* _AVAILABLE RECORDS_
◆ ◆ ◆

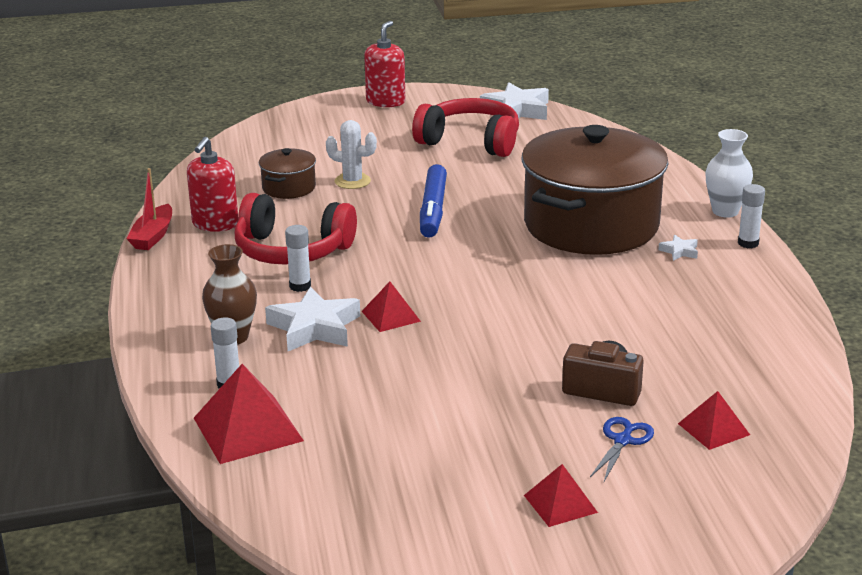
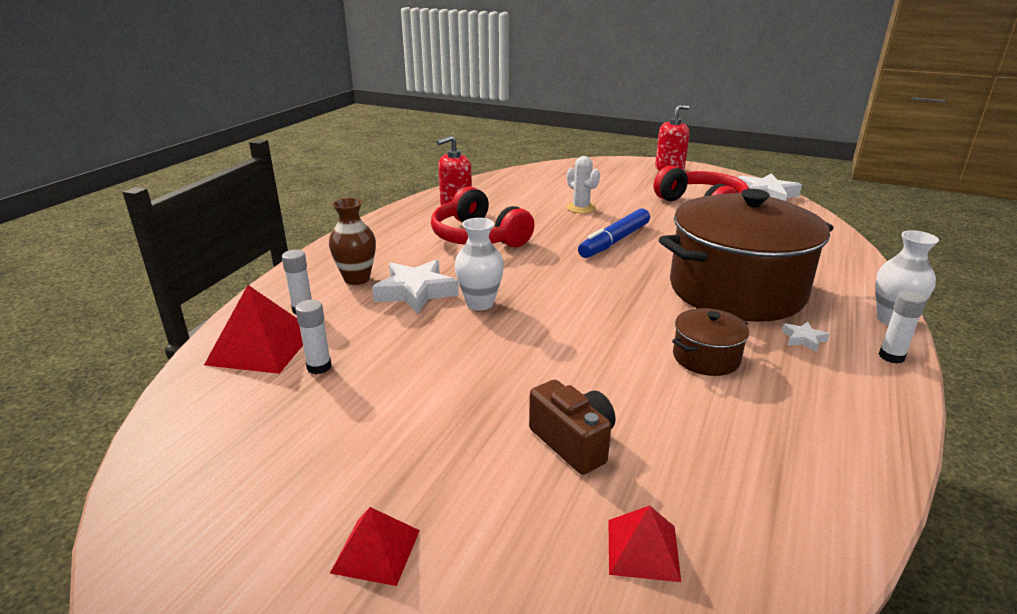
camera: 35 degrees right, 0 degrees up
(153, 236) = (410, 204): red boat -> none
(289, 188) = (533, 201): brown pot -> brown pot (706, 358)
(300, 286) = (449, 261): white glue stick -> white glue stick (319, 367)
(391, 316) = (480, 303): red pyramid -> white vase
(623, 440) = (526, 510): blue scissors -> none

◆ ◆ ◆

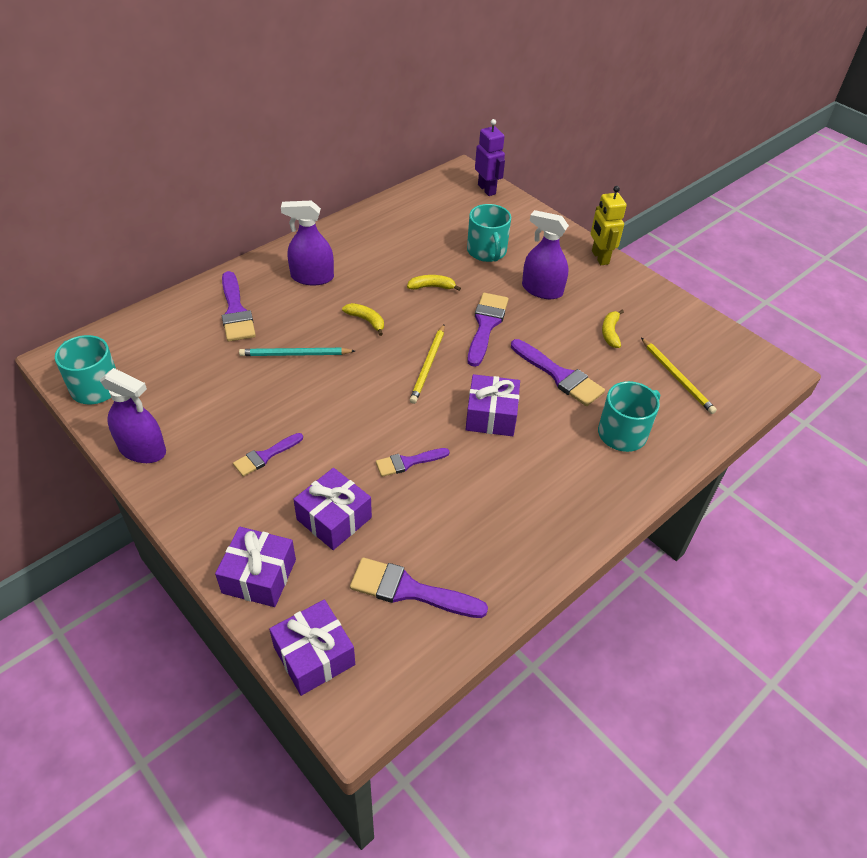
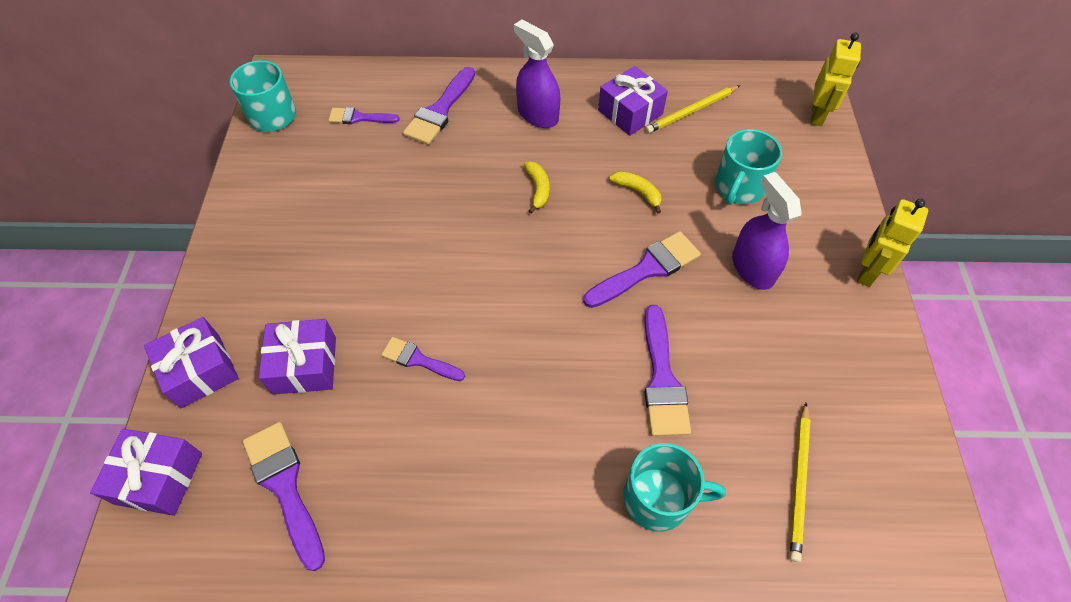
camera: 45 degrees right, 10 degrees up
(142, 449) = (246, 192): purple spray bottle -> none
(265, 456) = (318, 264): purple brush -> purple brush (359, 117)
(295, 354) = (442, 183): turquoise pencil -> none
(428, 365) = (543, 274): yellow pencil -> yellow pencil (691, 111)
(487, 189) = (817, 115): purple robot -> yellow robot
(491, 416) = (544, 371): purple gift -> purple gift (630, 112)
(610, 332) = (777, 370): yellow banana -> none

◆ ◆ ◆

Starting with the line above that holds "(289, 188) = (533, 201): brown" and stopping with the line that holds "(623, 440) = (526, 510): blue", reproduce each line exactly, omitting all other lines.

* _TASK OUTPUT_
(289, 188) = (533, 201): brown pot -> brown pot (706, 358)
(300, 286) = (449, 261): white glue stick -> white glue stick (319, 367)
(391, 316) = (480, 303): red pyramid -> white vase
(623, 440) = (526, 510): blue scissors -> none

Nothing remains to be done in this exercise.